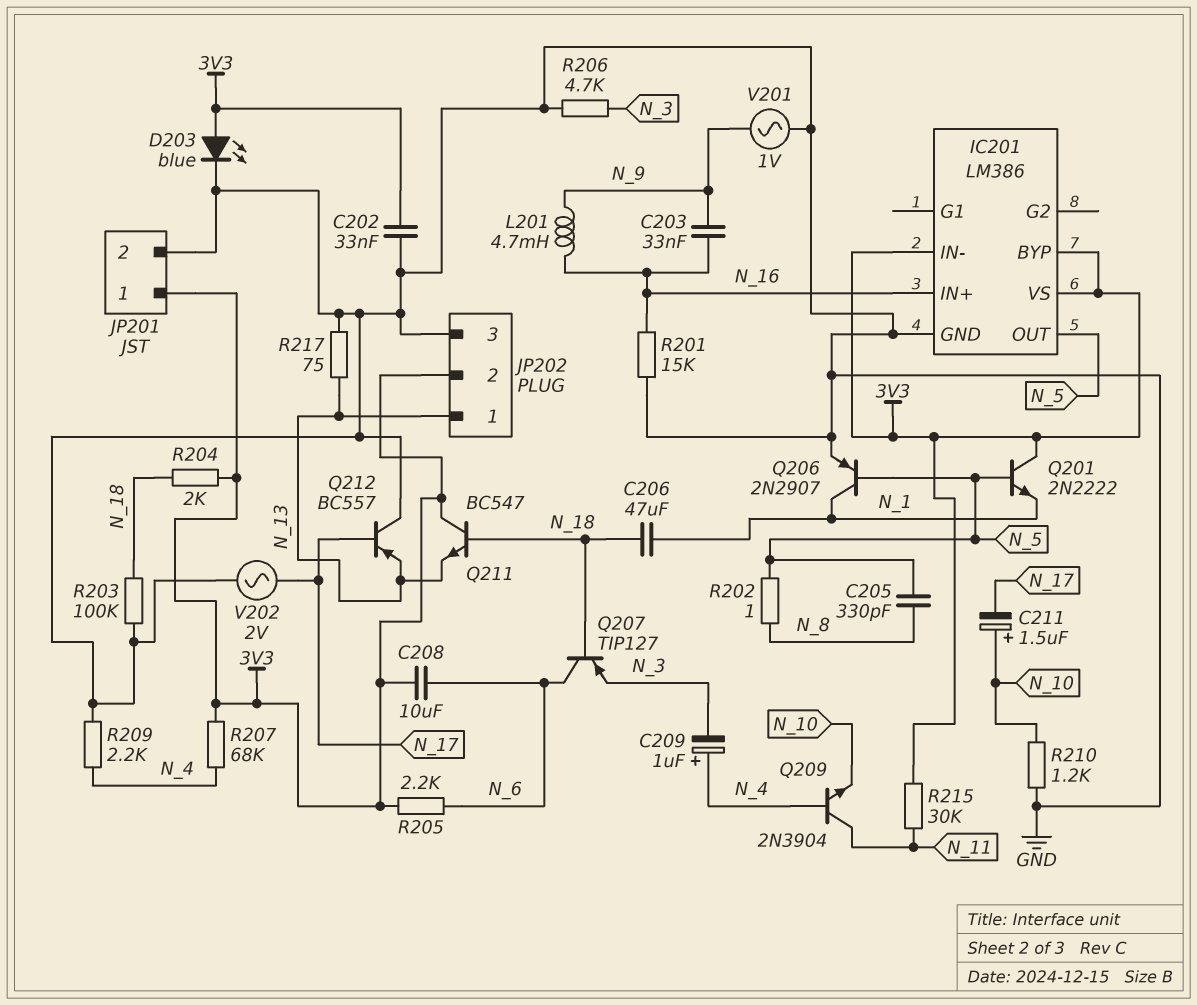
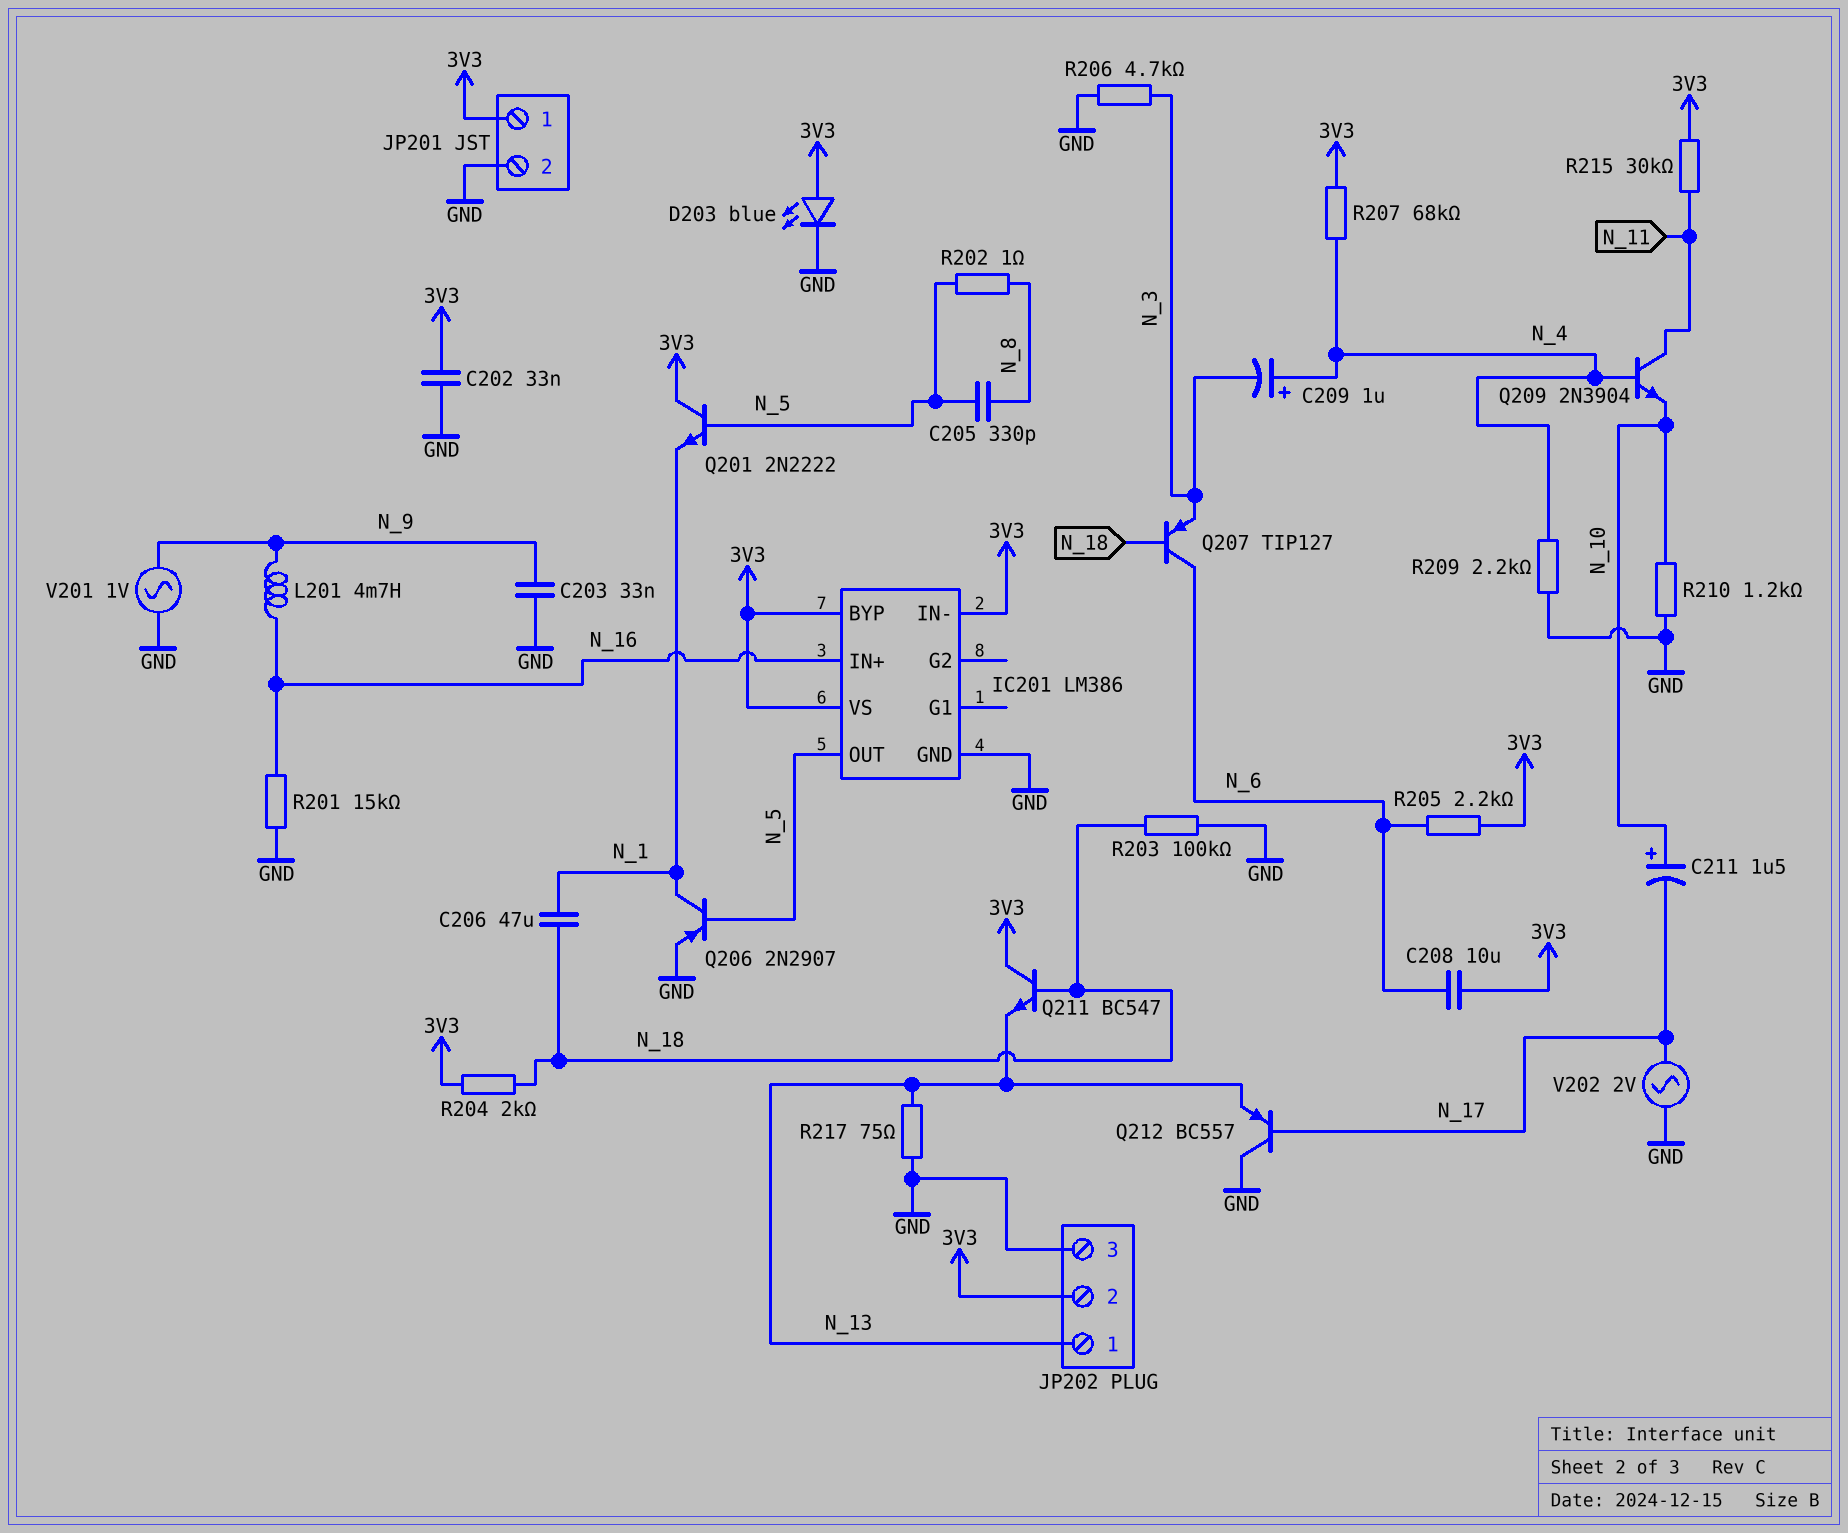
C203: 33nF (N_9, N_16) -> 33nF (GND, N_9)

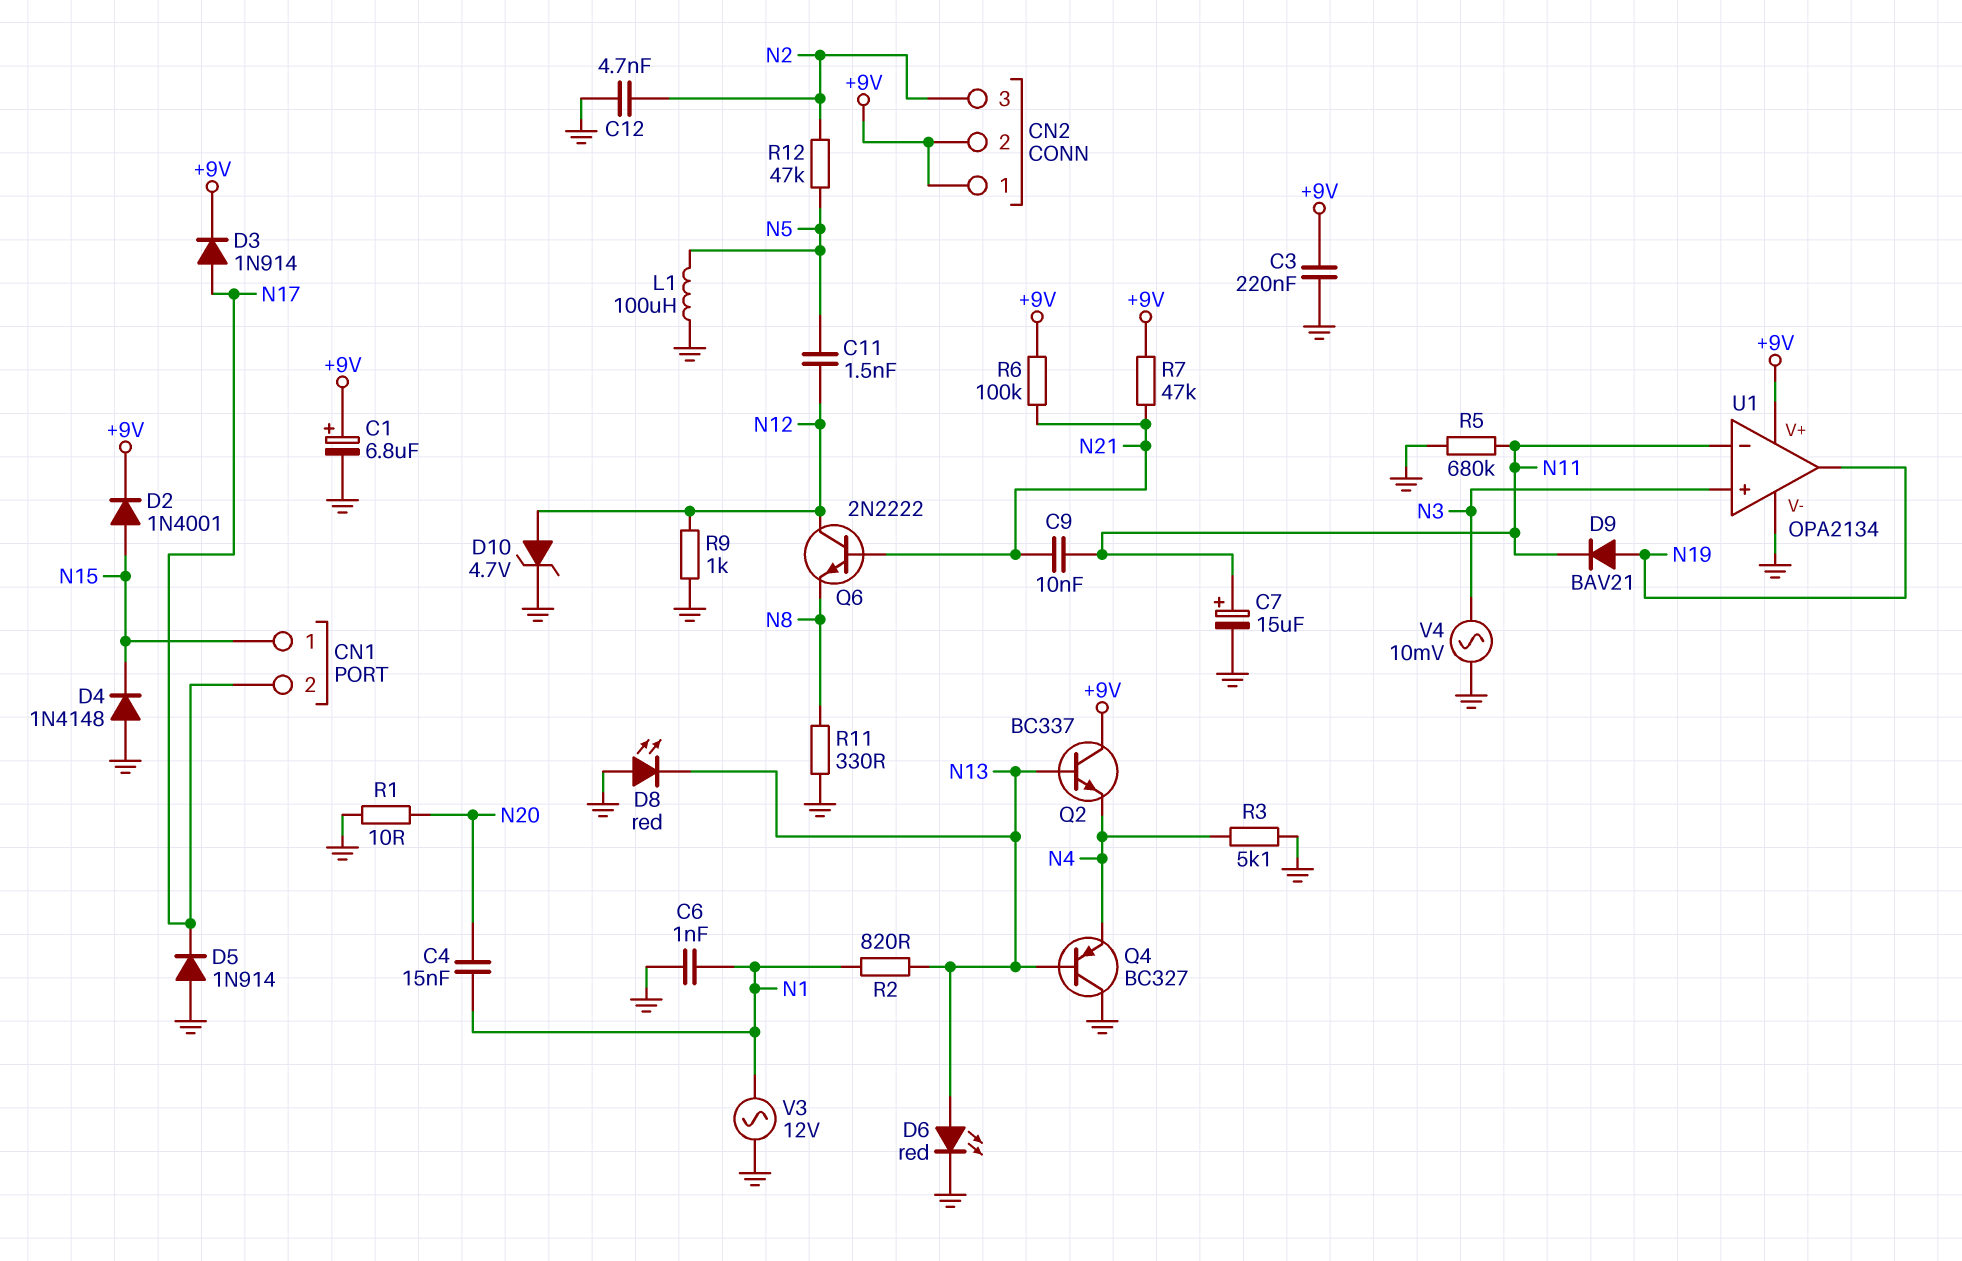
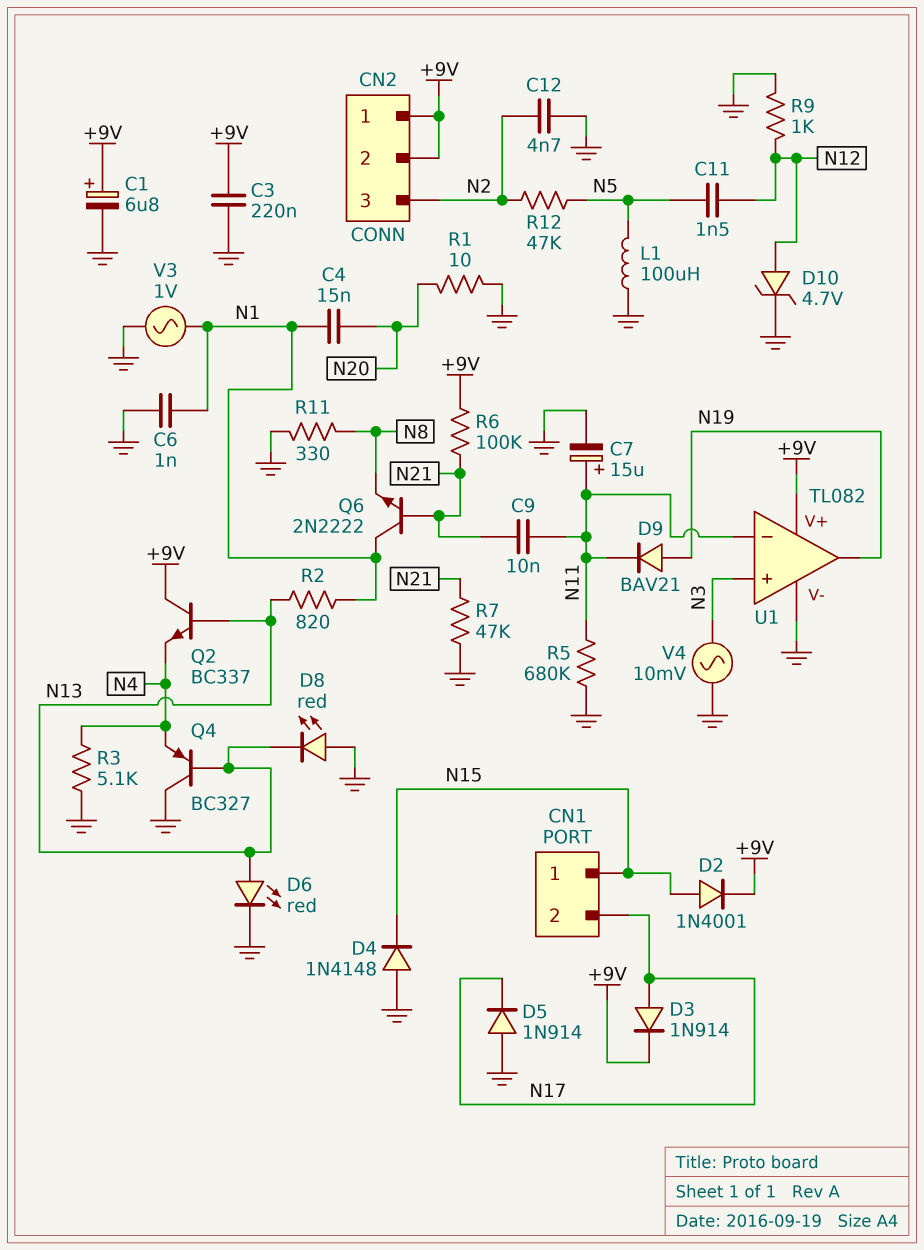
Q6: NPN 2N2222 (B N21, C N12, E N8) -> NPN 2N2222 (B N21, C N1, E N8)
R7: 47k (+9V, N21) -> 47k (GND, N21)
U1: OPA2134 -> TL082
V3: AC 12V (GND, N1) -> AC 1V (GND, N1)

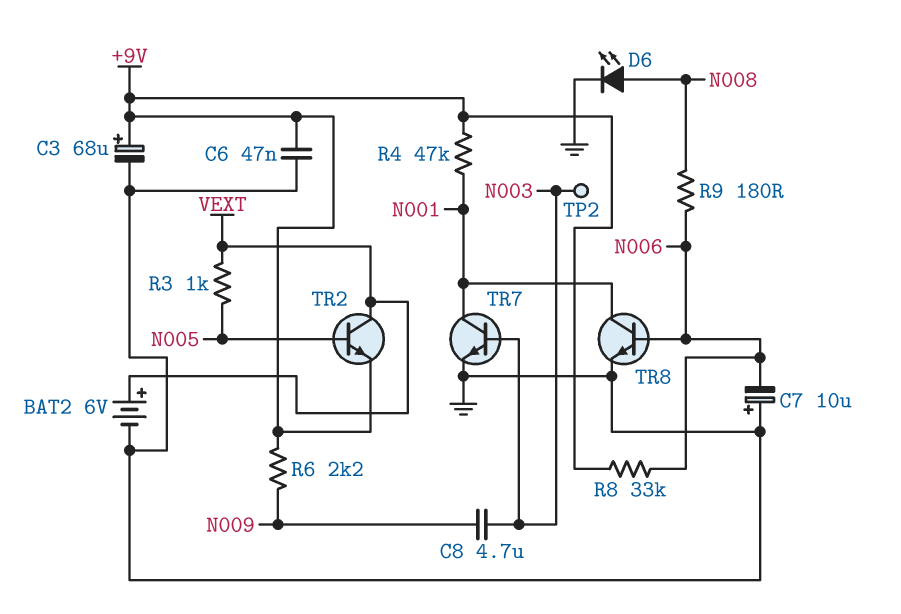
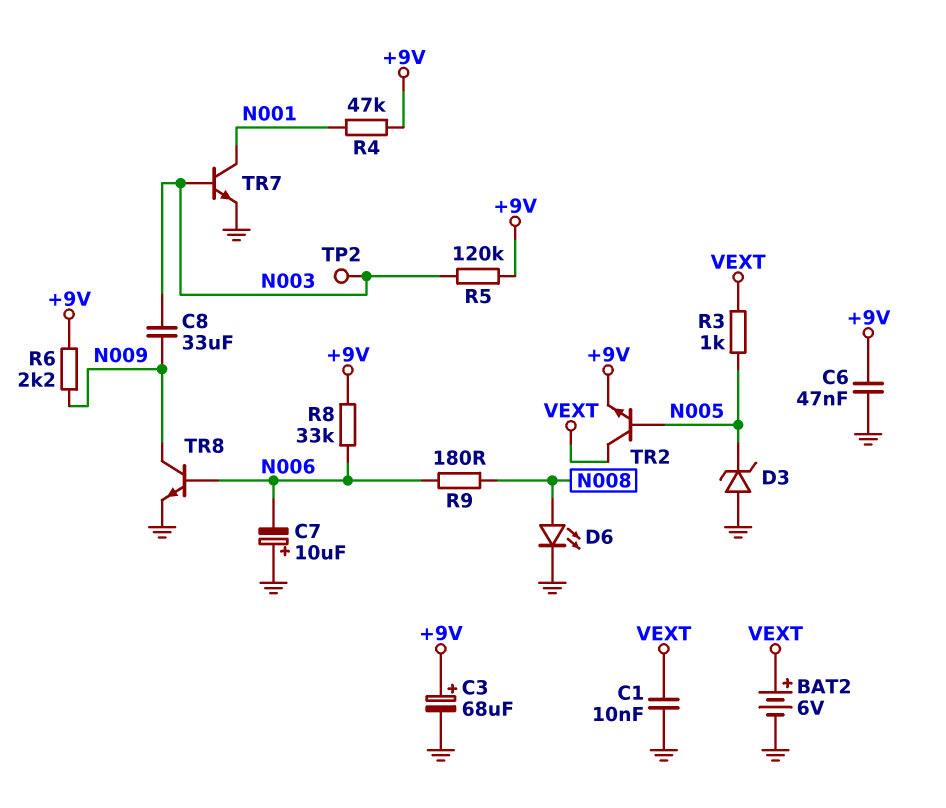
C1: none -> 10nF (GND, VEXT)
C8: 4.7uF (N003, N009) -> 33uF (N003, N009)
D3: none -> zener (A GND, K N005)
R5: none -> 120k (+9V, N003)
TR8: NPN (B N006, C N001, E GND) -> NPN (B N006, C N009, E GND)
==*==
Aim of the exercise:
Only lines containing the word "none" should appear in the answer, and every such line from the records above must be there.

Response:
C1: none -> 10nF (GND, VEXT)
D3: none -> zener (A GND, K N005)
R5: none -> 120k (+9V, N003)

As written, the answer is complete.